• Data excerpt:
-- Opening Marker --

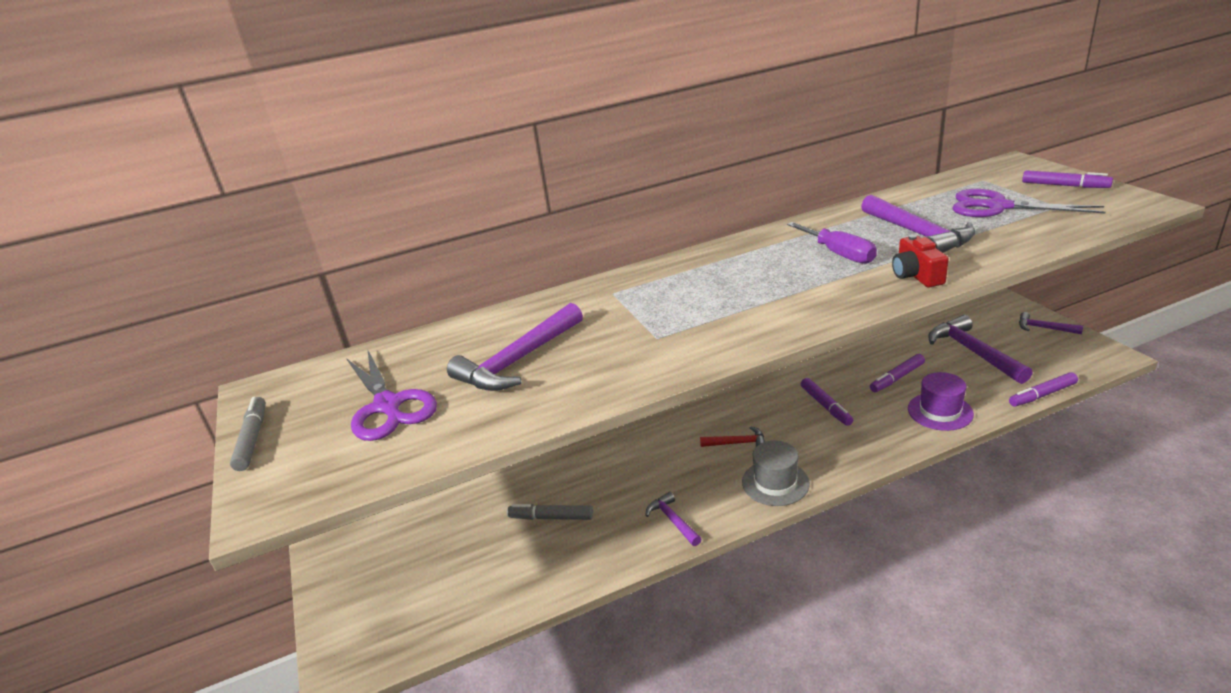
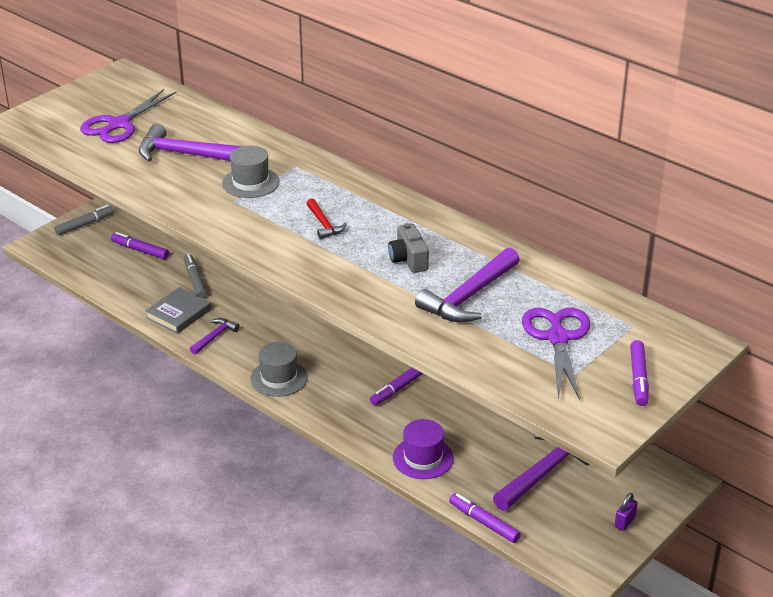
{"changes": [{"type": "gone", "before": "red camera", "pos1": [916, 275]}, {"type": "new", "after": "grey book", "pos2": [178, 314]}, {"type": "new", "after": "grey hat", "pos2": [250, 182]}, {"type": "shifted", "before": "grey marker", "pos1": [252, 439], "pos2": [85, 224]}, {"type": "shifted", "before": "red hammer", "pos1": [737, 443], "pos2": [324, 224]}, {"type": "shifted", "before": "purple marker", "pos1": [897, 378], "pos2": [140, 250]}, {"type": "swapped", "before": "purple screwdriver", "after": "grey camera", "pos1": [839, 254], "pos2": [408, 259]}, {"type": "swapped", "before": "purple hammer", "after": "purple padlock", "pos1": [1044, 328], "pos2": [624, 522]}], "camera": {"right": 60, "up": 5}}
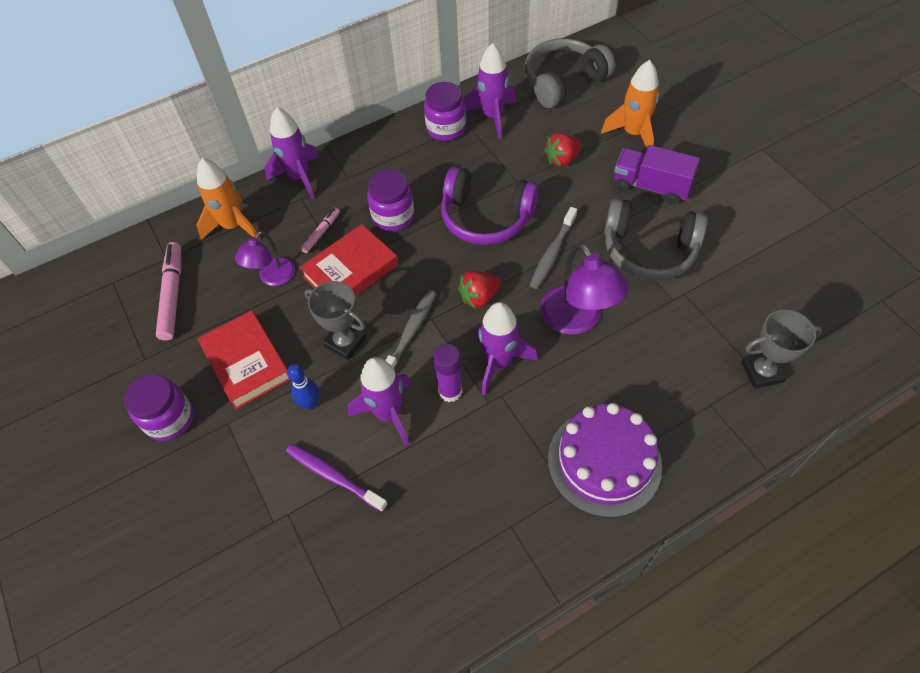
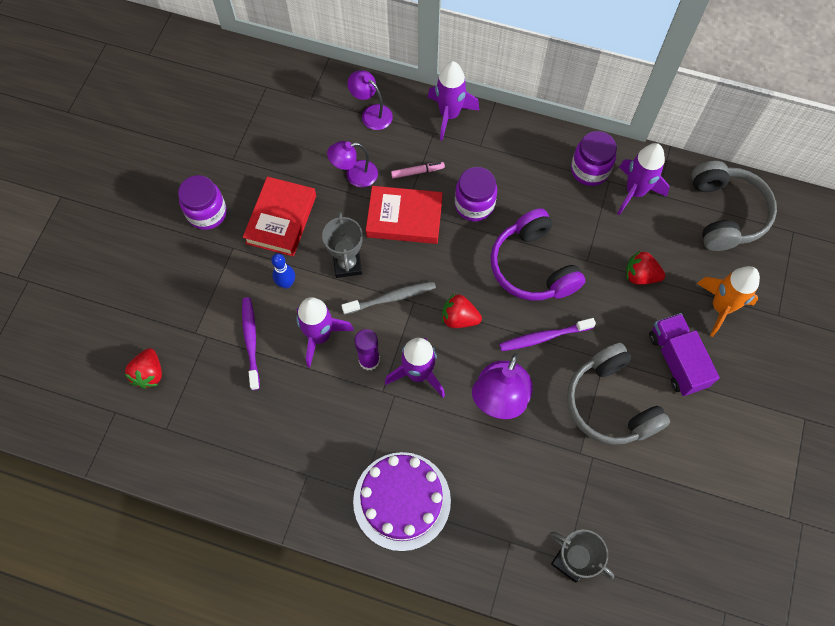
{"changes": [{"type": "gone", "before": "pink marker", "pos1": [172, 294]}, {"type": "new", "after": "red strawberry", "pos2": [149, 373]}, {"type": "swapped", "before": "orange rocket", "after": "purple lamp", "pos1": [233, 226], "pos2": [371, 113]}, {"type": "repainted", "before": "grey toothbrush", "after": "purple toothbrush", "pos1": [552, 253], "pos2": [544, 337]}, {"type": "rotated", "before": "grey headphones", "pos1": [563, 82], "pos2": [725, 213], "turn": 75}], "camera": {"right": 45, "up": 10}}
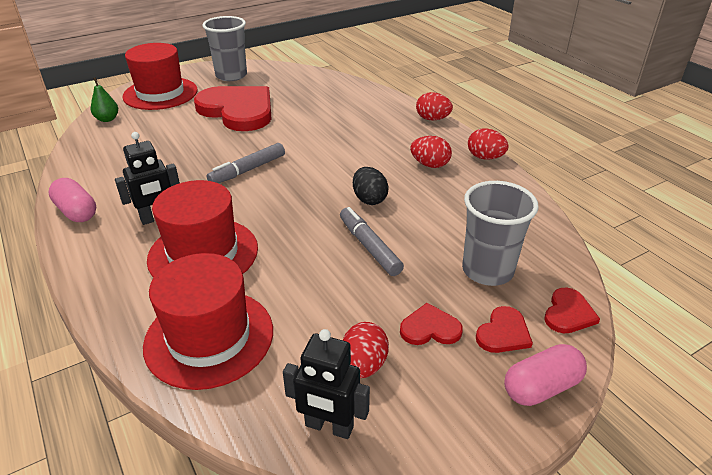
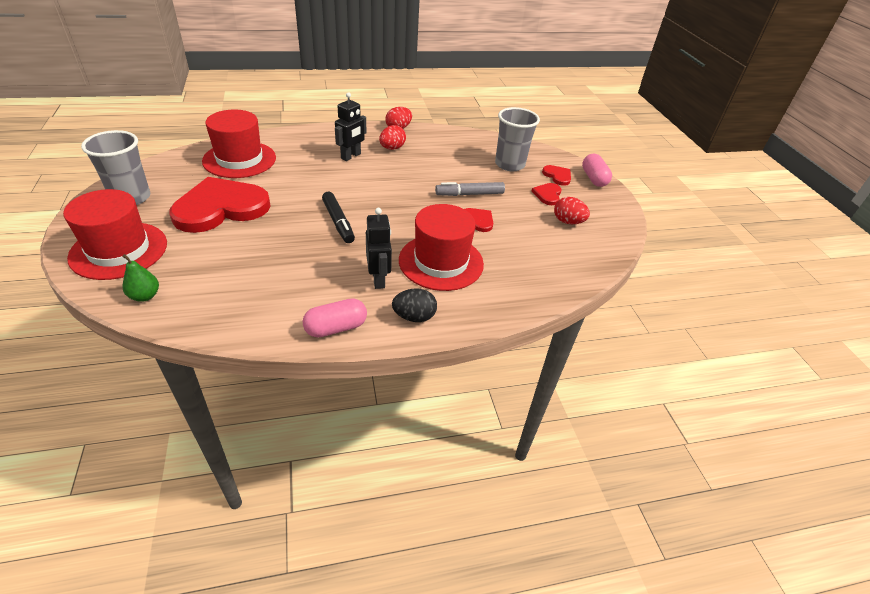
{"changes": [{"type": "gone", "before": "red egg", "pos1": [432, 119]}, {"type": "shifted", "before": "red hat", "pos1": [209, 337], "pos2": [239, 159]}, {"type": "shifted", "before": "black robot", "pos1": [329, 426], "pos2": [351, 156]}, {"type": "shifted", "before": "black egg", "pos1": [369, 199], "pos2": [414, 317]}, {"type": "shifted", "before": "red heart", "pos1": [568, 313], "pos2": [478, 220]}, {"type": "repainted", "before": "grey marker", "after": "black marker", "pos1": [248, 170], "pos2": [338, 222]}], "camera": {"right": -75, "up": 5}}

-- Closing Marker --

• To do:
Could the lines above be copied out exactly, with no image carried over?

• Output for this task:
{"changes": [{"type": "gone", "before": "red camera", "pos1": [916, 275]}, {"type": "new", "after": "grey book", "pos2": [178, 314]}, {"type": "new", "after": "grey hat", "pos2": [250, 182]}, {"type": "shifted", "before": "grey marker", "pos1": [252, 439], "pos2": [85, 224]}, {"type": "shifted", "before": "red hammer", "pos1": [737, 443], "pos2": [324, 224]}, {"type": "shifted", "before": "purple marker", "pos1": [897, 378], "pos2": [140, 250]}, {"type": "swapped", "before": "purple screwdriver", "after": "grey camera", "pos1": [839, 254], "pos2": [408, 259]}, {"type": "swapped", "before": "purple hammer", "after": "purple padlock", "pos1": [1044, 328], "pos2": [624, 522]}], "camera": {"right": 60, "up": 5}}
{"changes": [{"type": "gone", "before": "pink marker", "pos1": [172, 294]}, {"type": "new", "after": "red strawberry", "pos2": [149, 373]}, {"type": "swapped", "before": "orange rocket", "after": "purple lamp", "pos1": [233, 226], "pos2": [371, 113]}, {"type": "repainted", "before": "grey toothbrush", "after": "purple toothbrush", "pos1": [552, 253], "pos2": [544, 337]}, {"type": "rotated", "before": "grey headphones", "pos1": [563, 82], "pos2": [725, 213], "turn": 75}], "camera": {"right": 45, "up": 10}}
{"changes": [{"type": "gone", "before": "red egg", "pos1": [432, 119]}, {"type": "shifted", "before": "red hat", "pos1": [209, 337], "pos2": [239, 159]}, {"type": "shifted", "before": "black robot", "pos1": [329, 426], "pos2": [351, 156]}, {"type": "shifted", "before": "black egg", "pos1": [369, 199], "pos2": [414, 317]}, {"type": "shifted", "before": "red heart", "pos1": [568, 313], "pos2": [478, 220]}, {"type": "repainted", "before": "grey marker", "after": "black marker", "pos1": [248, 170], "pos2": [338, 222]}], "camera": {"right": -75, "up": 5}}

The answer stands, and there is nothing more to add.